__TASK TO COMPLETE__
In the data below, find the line containing "cyan brick A1:B4", then set down that line and every later line up to and including the line containing "grey brick H10:H12 level 1 -> none", exactly.

__SUPPLIED RECORDS__
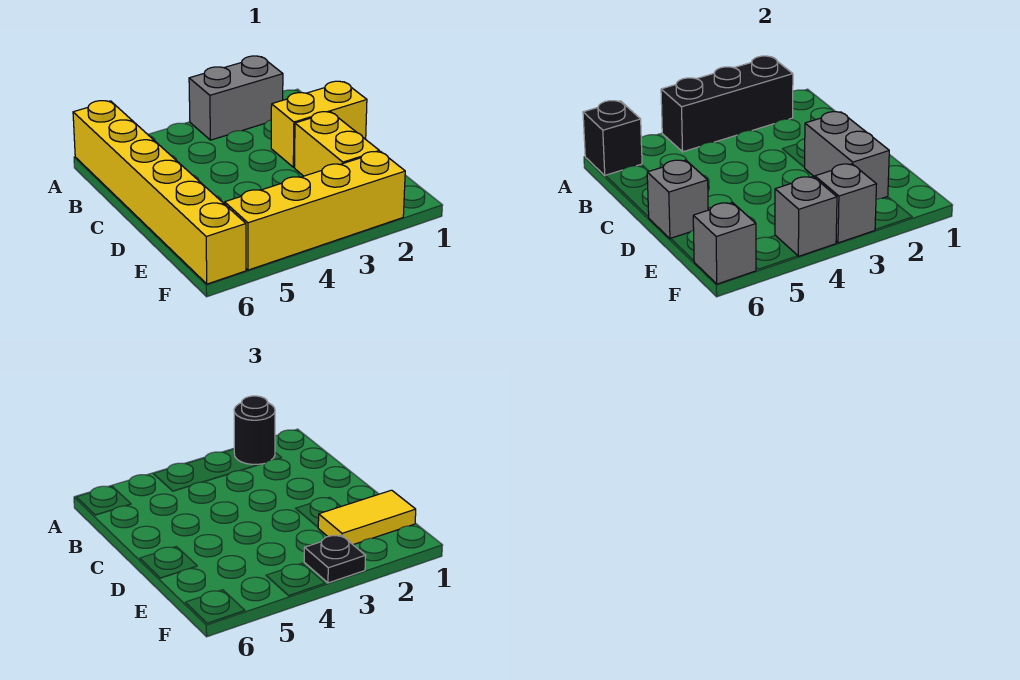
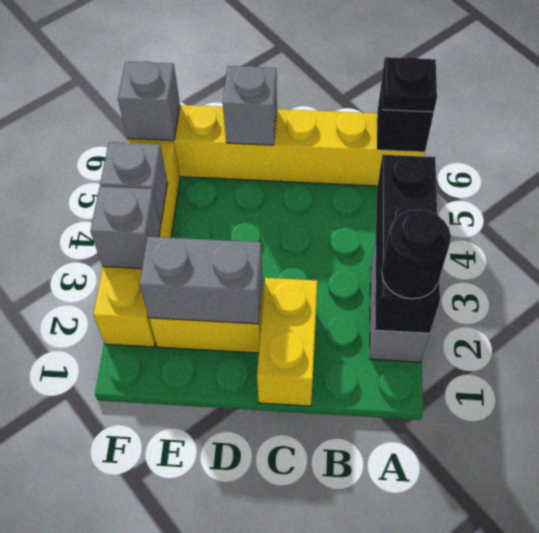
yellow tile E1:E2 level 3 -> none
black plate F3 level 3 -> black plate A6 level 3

* * *

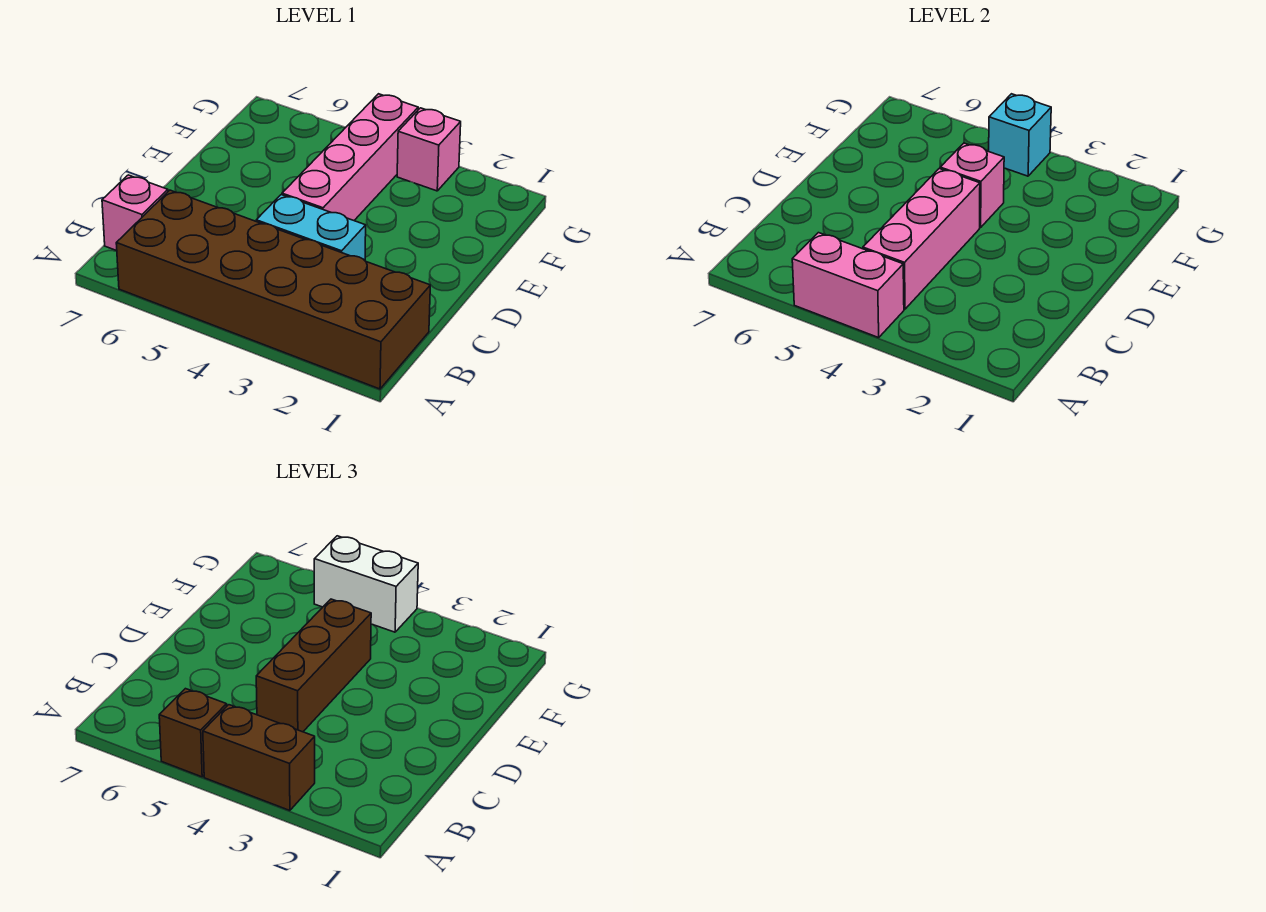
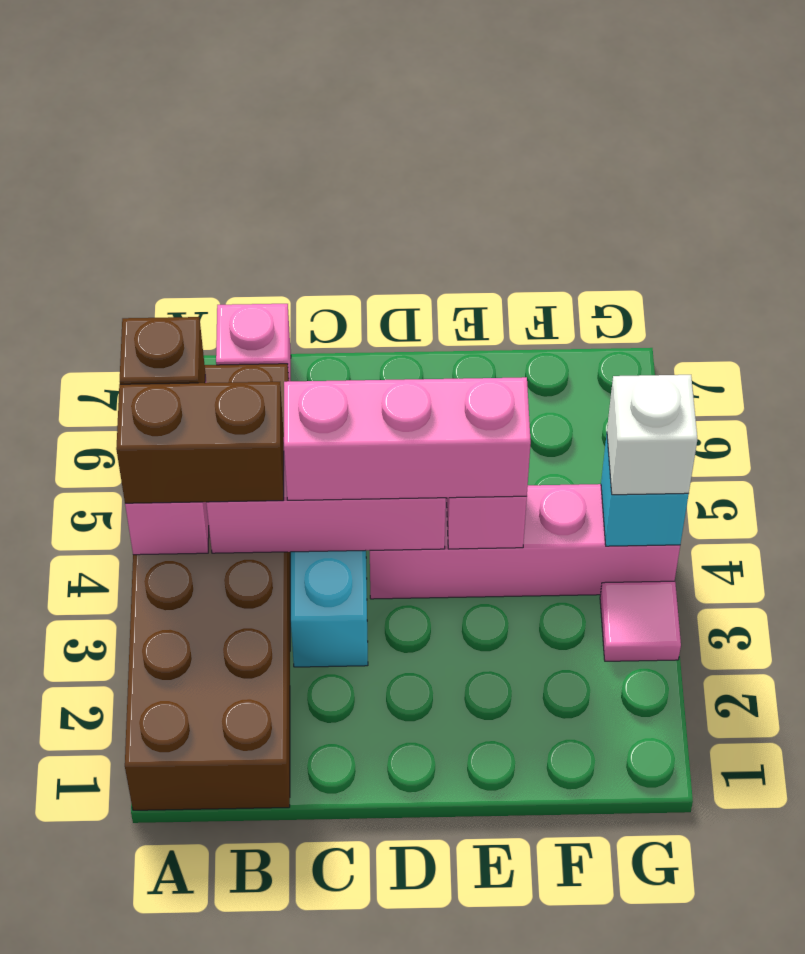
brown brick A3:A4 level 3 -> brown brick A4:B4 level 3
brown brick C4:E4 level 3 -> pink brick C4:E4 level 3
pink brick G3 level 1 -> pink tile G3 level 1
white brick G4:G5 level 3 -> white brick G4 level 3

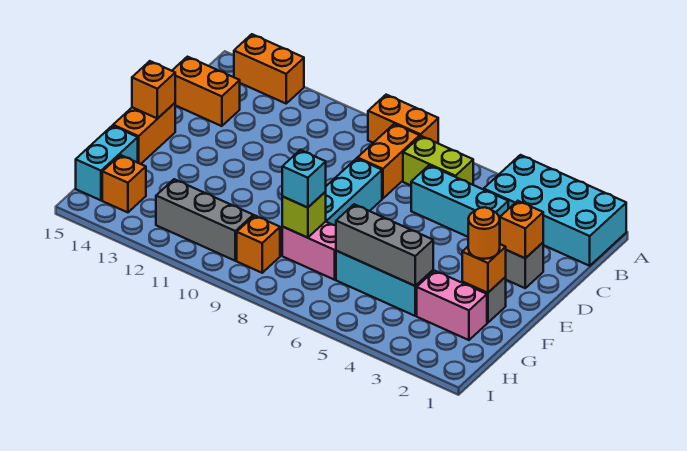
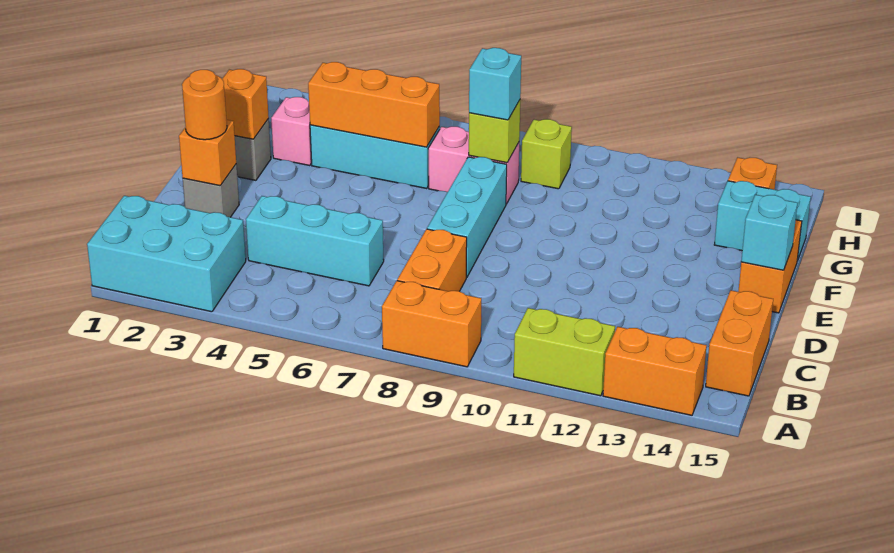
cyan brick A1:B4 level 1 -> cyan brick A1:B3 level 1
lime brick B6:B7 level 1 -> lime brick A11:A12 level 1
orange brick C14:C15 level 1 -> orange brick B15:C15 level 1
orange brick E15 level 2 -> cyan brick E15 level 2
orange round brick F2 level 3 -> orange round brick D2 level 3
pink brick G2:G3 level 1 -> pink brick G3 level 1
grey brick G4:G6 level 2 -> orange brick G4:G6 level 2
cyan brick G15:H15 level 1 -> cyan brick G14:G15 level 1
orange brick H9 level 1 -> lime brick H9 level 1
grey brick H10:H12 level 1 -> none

--

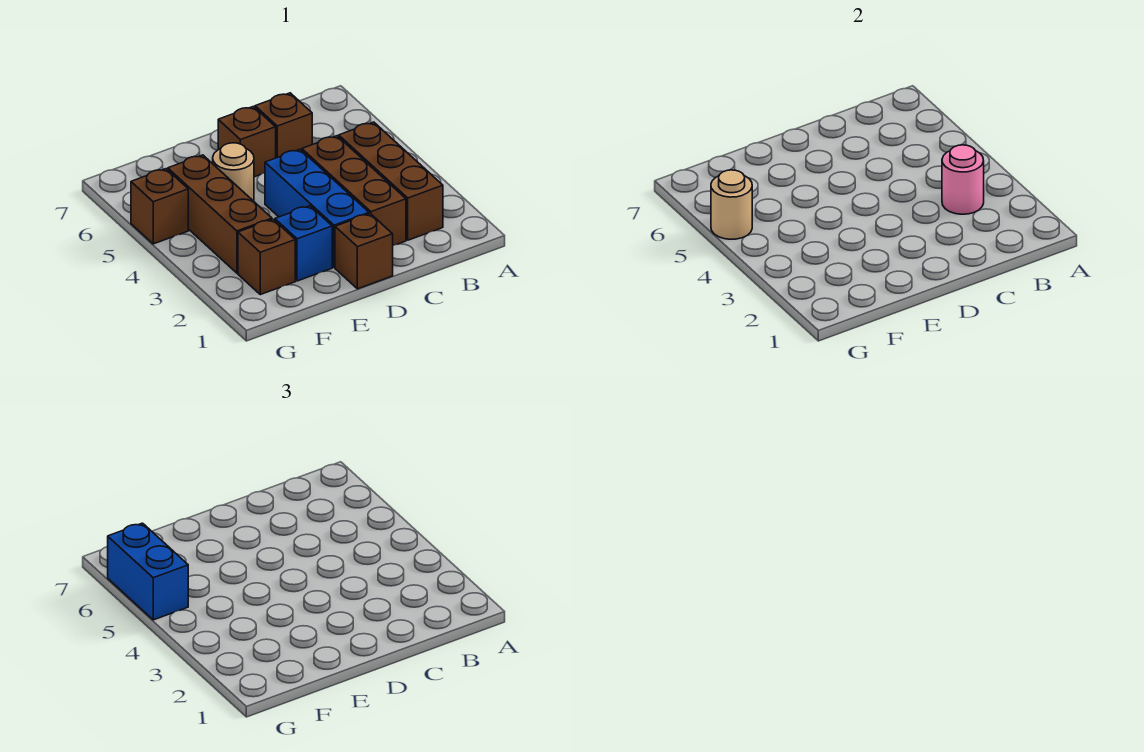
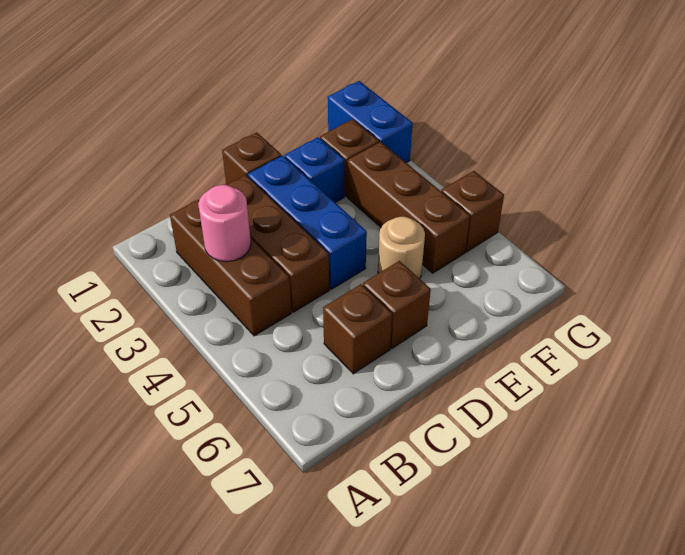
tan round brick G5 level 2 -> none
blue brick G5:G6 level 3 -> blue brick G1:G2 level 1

__EXERCISE RESULT__
cyan brick A1:B4 level 1 -> cyan brick A1:B3 level 1
lime brick B6:B7 level 1 -> lime brick A11:A12 level 1
orange brick C14:C15 level 1 -> orange brick B15:C15 level 1
orange brick E15 level 2 -> cyan brick E15 level 2
orange round brick F2 level 3 -> orange round brick D2 level 3
pink brick G2:G3 level 1 -> pink brick G3 level 1
grey brick G4:G6 level 2 -> orange brick G4:G6 level 2
cyan brick G15:H15 level 1 -> cyan brick G14:G15 level 1
orange brick H9 level 1 -> lime brick H9 level 1
grey brick H10:H12 level 1 -> none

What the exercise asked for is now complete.